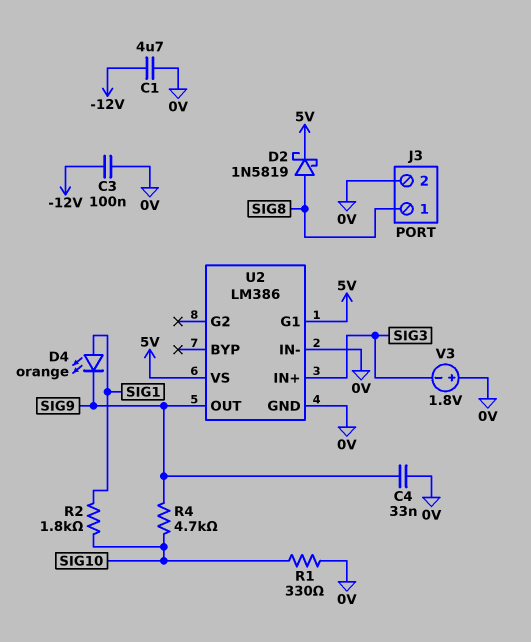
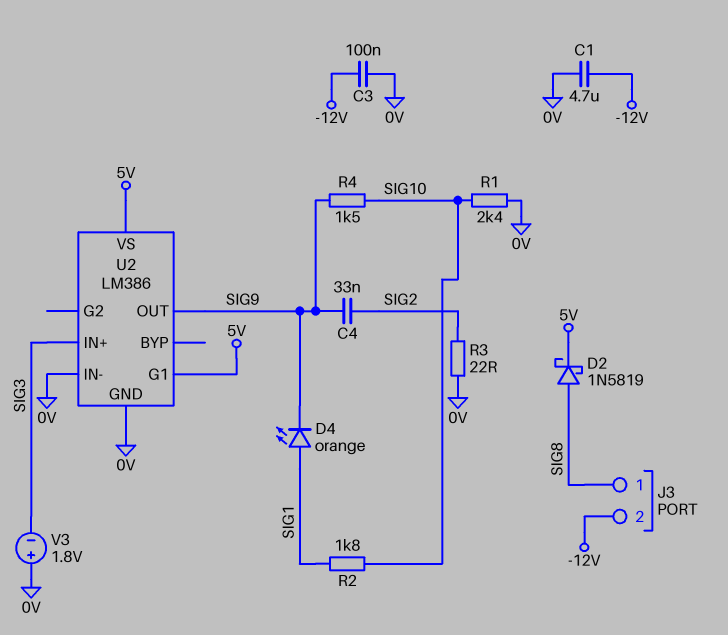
C4: 33nF (0V, SIG9) -> 33nF (SIG2, SIG9)
J3 pin 2: 0V -> -12V
R1: 330 (0V, SIG10) -> 2.4k (0V, SIG10)
R3: none -> 22 (0V, SIG2)
R4: 4.7k (SIG9, SIG10) -> 1.5k (SIG9, SIG10)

- - - - - - -

◆ What to do: Without the pictures, copy the material exactly as given.

◆ Result:
C4: 33nF (0V, SIG9) -> 33nF (SIG2, SIG9)
J3 pin 2: 0V -> -12V
R1: 330 (0V, SIG10) -> 2.4k (0V, SIG10)
R3: none -> 22 (0V, SIG2)
R4: 4.7k (SIG9, SIG10) -> 1.5k (SIG9, SIG10)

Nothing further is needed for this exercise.